Below are records. Find each line in them that holds the word "spray" and copy it.

## Before-and-after object listings
▽

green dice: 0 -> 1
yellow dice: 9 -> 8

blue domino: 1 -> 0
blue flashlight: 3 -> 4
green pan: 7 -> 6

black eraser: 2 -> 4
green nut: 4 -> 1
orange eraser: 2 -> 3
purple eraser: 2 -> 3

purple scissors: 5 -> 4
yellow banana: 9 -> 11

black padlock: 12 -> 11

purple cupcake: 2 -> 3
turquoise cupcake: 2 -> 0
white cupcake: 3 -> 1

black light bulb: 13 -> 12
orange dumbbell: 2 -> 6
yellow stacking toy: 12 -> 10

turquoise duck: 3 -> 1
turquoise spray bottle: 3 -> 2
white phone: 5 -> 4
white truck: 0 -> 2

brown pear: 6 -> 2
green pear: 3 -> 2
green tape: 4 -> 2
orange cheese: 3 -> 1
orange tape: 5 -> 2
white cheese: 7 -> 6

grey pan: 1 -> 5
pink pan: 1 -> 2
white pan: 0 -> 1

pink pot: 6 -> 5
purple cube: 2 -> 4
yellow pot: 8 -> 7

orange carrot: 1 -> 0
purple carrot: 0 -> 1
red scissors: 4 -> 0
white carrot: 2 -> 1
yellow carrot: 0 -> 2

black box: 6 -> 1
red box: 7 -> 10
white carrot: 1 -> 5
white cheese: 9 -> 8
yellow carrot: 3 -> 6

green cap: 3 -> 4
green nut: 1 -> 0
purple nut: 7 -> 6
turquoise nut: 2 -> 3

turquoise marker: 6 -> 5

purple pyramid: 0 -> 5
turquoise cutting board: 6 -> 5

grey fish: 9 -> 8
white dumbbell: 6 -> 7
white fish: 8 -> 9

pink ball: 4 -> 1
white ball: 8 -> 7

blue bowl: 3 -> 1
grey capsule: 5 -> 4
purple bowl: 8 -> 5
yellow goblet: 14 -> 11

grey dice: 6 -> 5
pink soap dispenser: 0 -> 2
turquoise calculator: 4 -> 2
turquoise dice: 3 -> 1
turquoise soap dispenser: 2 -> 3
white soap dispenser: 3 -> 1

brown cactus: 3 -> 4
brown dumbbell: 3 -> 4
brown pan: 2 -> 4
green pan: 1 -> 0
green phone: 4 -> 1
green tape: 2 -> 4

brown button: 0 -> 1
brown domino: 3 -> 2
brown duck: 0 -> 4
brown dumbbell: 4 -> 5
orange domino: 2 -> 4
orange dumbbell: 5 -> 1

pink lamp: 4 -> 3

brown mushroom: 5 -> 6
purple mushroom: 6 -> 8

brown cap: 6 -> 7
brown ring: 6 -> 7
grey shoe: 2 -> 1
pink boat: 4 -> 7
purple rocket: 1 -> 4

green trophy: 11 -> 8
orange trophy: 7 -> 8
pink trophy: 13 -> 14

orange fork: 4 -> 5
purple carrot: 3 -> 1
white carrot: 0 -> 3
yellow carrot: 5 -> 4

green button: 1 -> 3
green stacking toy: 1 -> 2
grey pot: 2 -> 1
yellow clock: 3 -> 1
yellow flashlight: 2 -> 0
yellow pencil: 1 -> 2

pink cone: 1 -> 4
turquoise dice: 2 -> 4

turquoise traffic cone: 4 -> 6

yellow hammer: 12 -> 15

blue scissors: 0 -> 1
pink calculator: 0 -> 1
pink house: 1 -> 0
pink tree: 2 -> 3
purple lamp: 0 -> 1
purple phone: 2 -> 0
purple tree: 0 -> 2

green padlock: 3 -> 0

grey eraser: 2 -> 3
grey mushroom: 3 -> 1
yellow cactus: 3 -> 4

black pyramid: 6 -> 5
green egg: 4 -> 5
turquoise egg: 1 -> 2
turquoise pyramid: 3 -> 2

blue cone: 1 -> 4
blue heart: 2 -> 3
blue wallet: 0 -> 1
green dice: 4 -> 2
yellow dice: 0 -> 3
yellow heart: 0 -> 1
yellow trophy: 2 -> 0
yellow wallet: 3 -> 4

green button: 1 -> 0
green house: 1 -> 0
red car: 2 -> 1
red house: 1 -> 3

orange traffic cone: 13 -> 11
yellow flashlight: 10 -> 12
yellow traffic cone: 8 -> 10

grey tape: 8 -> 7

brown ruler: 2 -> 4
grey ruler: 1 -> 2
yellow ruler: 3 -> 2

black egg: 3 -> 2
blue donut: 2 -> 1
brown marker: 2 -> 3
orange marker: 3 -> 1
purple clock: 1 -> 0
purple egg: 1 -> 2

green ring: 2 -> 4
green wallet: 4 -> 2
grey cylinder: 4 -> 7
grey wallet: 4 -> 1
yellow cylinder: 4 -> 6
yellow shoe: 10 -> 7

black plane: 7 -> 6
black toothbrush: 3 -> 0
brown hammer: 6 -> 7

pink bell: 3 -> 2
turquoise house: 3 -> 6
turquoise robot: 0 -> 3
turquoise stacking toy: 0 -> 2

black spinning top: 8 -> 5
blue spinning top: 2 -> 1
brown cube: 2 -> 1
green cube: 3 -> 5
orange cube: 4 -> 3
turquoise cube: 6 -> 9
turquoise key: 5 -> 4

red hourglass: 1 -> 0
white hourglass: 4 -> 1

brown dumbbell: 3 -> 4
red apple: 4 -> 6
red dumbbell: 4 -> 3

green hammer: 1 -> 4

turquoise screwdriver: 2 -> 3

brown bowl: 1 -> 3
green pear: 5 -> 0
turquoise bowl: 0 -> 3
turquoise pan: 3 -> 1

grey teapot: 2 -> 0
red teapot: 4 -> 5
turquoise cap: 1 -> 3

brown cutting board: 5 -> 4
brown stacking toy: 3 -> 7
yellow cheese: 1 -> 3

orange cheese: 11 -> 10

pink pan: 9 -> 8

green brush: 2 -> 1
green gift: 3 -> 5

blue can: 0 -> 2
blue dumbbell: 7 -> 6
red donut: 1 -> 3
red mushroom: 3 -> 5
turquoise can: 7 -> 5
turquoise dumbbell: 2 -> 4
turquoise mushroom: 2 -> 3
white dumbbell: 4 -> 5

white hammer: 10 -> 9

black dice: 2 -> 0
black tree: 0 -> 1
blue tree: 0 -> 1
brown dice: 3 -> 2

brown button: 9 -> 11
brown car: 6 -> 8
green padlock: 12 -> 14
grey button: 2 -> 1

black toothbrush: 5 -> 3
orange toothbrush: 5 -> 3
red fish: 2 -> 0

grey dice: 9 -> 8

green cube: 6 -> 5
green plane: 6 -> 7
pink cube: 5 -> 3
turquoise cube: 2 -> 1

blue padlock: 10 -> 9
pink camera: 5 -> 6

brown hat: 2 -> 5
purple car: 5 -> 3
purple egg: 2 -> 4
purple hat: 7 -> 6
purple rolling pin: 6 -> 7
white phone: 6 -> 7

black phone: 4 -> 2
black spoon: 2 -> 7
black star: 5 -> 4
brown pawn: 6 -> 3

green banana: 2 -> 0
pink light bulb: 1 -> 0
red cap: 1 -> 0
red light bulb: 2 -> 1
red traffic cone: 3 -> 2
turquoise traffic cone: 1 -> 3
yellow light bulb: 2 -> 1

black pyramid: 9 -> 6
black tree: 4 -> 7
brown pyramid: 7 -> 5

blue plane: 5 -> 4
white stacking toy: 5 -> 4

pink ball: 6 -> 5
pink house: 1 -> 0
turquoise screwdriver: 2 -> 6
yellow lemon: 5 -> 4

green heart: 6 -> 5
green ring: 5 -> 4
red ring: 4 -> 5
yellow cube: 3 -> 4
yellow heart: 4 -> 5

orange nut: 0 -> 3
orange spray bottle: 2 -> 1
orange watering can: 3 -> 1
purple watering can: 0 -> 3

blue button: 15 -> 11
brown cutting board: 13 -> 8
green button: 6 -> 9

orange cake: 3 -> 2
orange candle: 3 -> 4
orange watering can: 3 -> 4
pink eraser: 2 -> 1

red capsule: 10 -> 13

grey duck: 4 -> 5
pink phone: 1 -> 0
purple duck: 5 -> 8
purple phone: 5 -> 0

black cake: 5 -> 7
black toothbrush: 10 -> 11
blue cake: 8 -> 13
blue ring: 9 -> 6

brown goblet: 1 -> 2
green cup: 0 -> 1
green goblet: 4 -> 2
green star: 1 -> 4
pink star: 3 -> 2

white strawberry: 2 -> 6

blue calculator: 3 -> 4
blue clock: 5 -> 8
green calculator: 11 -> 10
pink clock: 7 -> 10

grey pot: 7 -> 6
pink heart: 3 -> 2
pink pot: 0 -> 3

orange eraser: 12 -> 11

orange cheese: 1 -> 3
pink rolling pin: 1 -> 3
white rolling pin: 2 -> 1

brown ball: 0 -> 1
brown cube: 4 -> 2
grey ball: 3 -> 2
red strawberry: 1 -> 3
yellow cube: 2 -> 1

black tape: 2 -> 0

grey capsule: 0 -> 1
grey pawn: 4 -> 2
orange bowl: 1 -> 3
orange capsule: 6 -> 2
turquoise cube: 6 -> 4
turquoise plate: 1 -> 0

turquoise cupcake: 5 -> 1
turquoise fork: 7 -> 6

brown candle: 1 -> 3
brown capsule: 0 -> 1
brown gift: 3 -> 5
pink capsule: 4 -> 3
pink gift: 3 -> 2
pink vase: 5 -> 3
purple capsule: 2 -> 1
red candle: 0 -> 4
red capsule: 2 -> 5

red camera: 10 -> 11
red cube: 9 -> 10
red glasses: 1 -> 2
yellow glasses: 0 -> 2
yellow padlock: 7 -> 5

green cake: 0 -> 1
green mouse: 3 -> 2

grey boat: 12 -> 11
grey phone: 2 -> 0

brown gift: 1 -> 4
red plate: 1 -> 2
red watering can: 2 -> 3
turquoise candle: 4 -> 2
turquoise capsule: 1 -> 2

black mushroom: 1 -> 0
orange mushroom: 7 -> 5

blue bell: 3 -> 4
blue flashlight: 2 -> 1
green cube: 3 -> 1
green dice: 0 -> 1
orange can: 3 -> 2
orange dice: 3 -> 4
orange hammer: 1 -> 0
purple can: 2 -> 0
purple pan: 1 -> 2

△

## Response for this exercise
turquoise spray bottle: 3 -> 2
orange spray bottle: 2 -> 1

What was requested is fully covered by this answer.